[INPUT DATA]
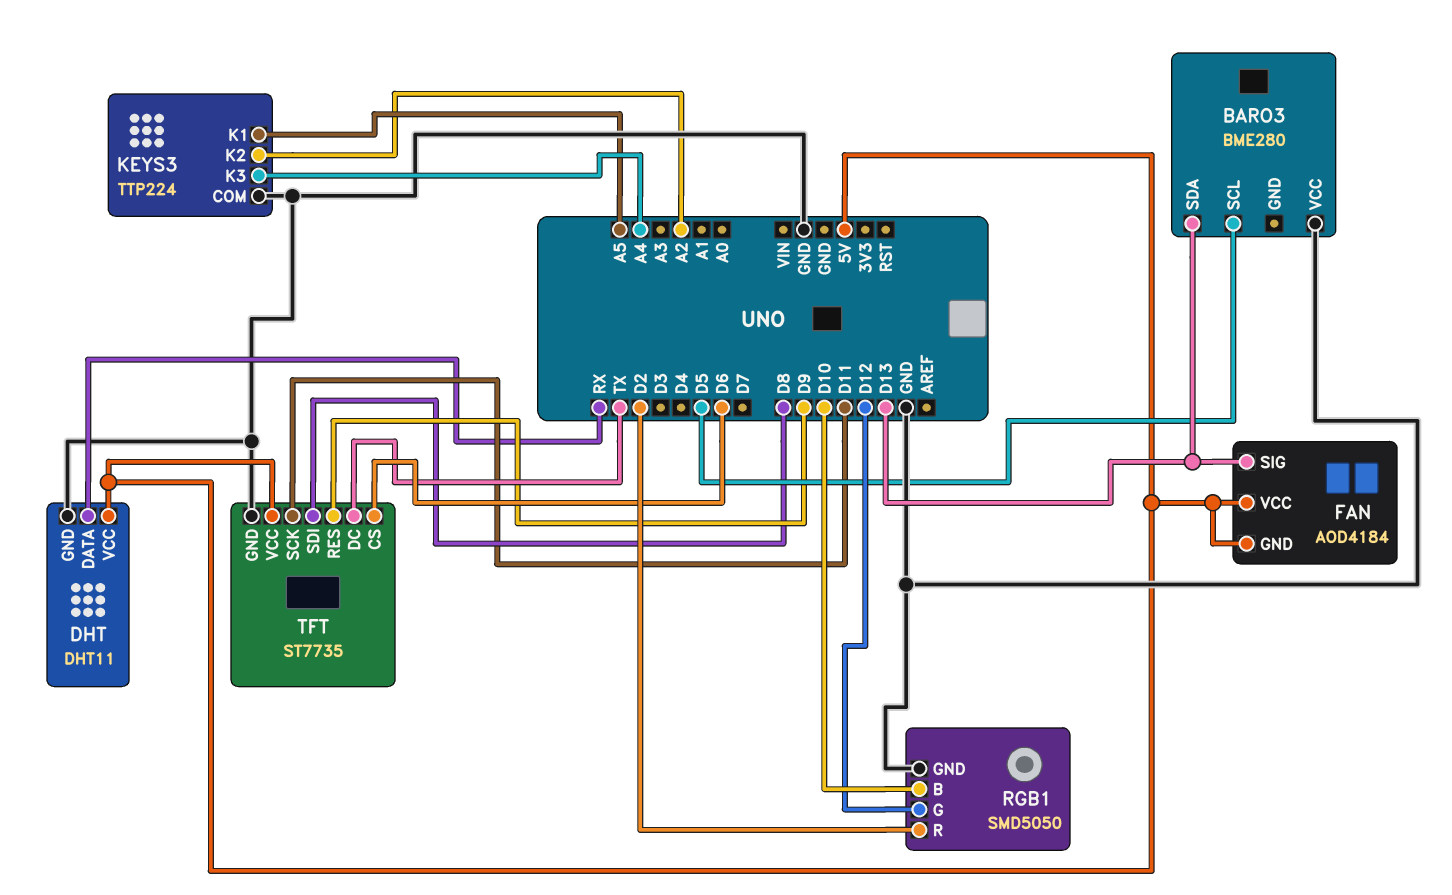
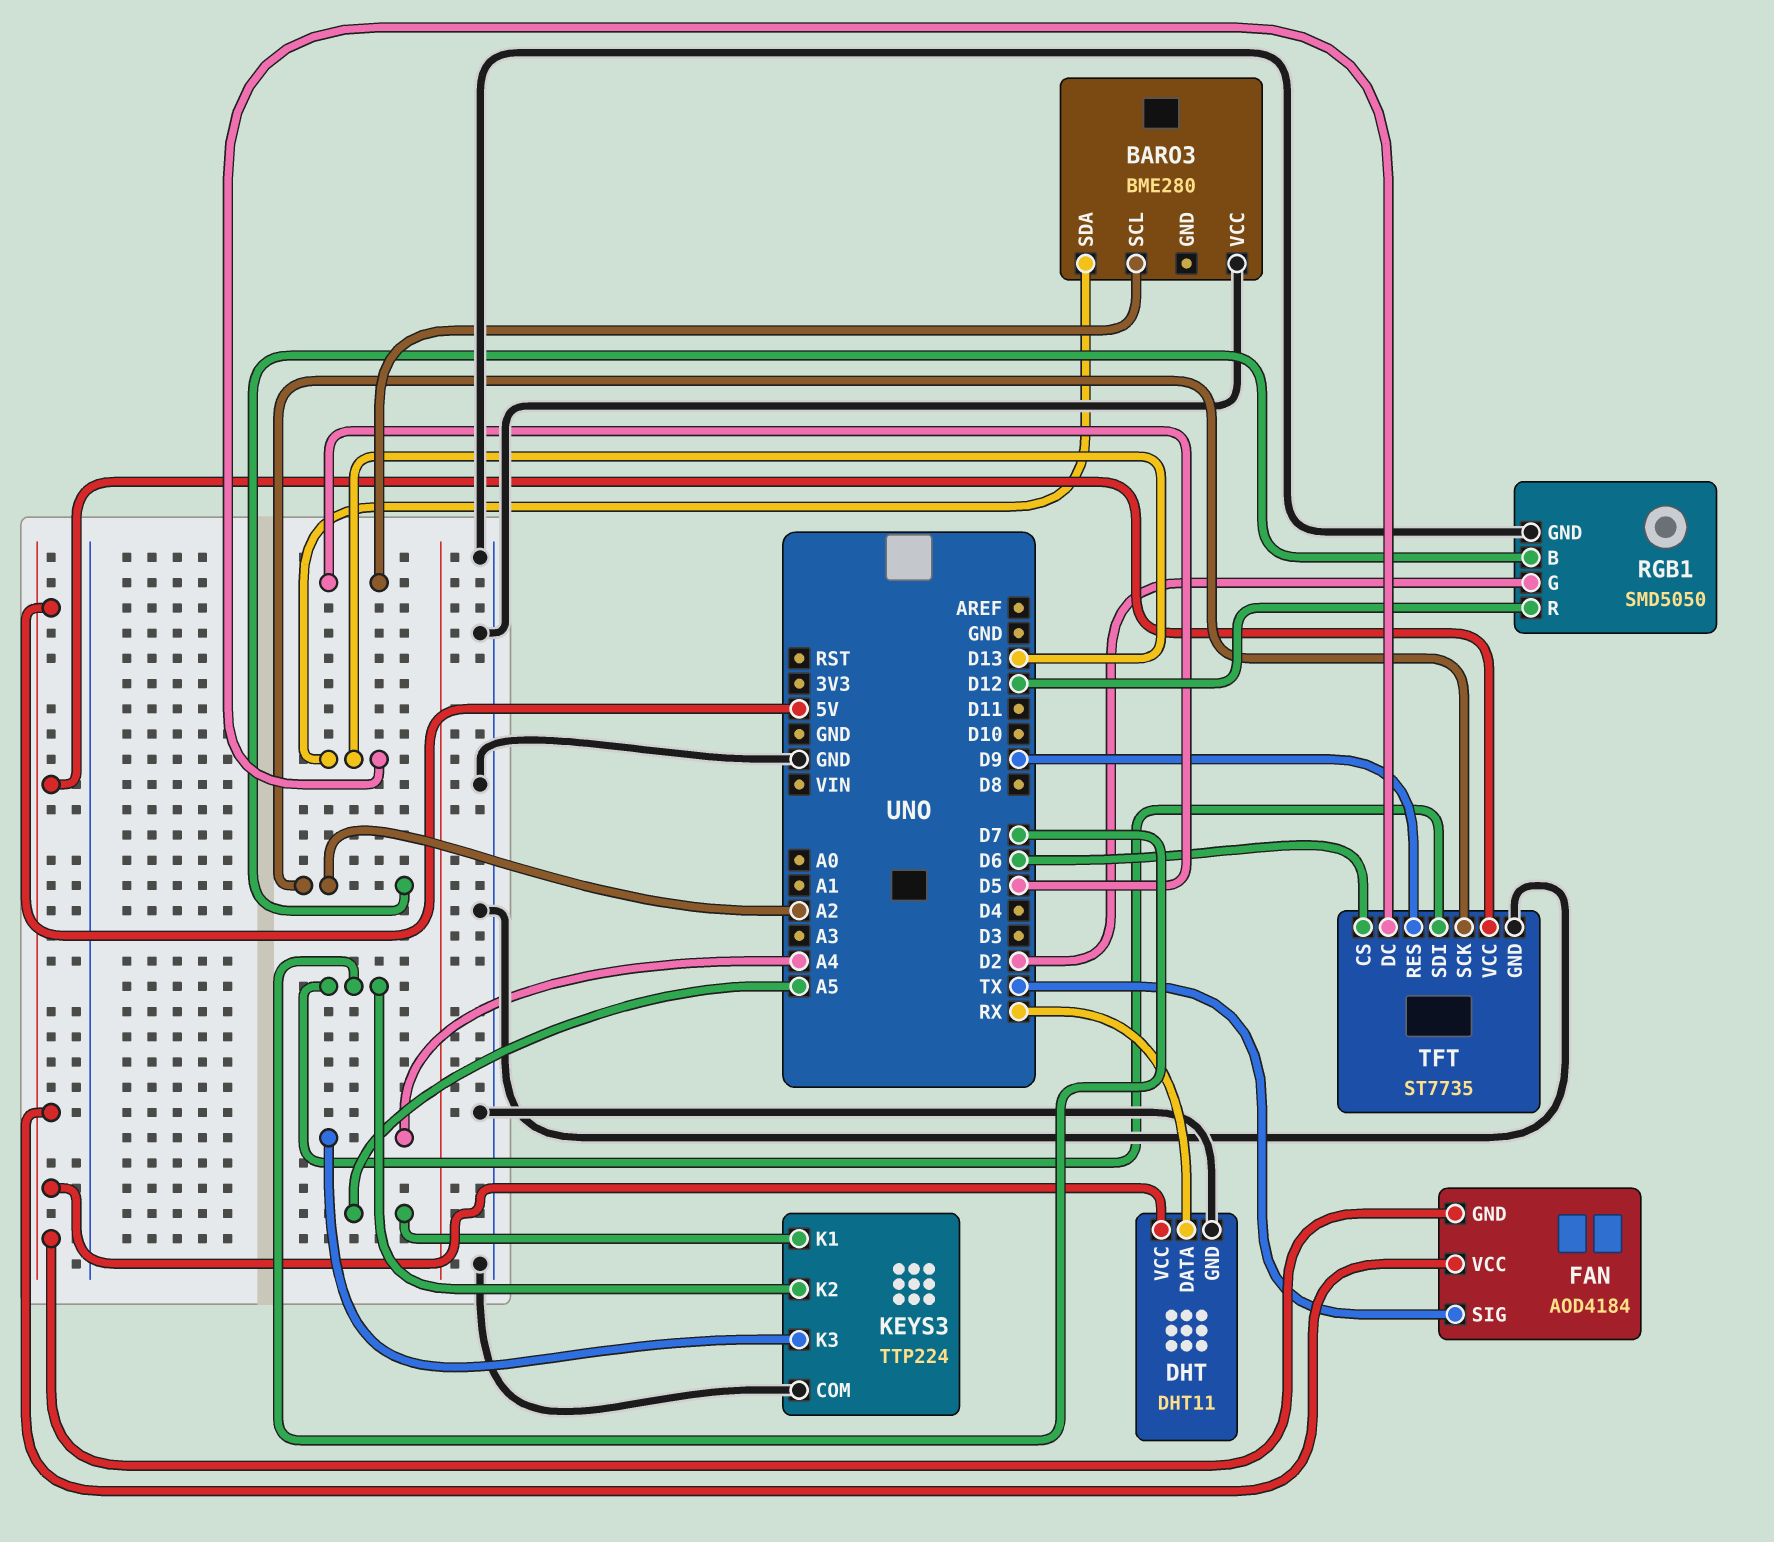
FAN pin SIG: D13 -> TX
KEYS3 pin K2: A2 -> D7
RGB1 pin B: D10 -> A2
RGB1 pin G: D12 -> D2
RGB1 pin R: D2 -> D12
TFT pin DC: TX -> D13
TFT pin SCK: D11 -> A2
TFT pin SDI: D8 -> D7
[/INPUT DATA]
WORK ITEM ▸ Extract every line from the one containing "KEYS3 pin K2: A2 -> D7" through the last line of the data, inclusive, exactly as written.

SOLVED PROBLEM ▸
KEYS3 pin K2: A2 -> D7
RGB1 pin B: D10 -> A2
RGB1 pin G: D12 -> D2
RGB1 pin R: D2 -> D12
TFT pin DC: TX -> D13
TFT pin SCK: D11 -> A2
TFT pin SDI: D8 -> D7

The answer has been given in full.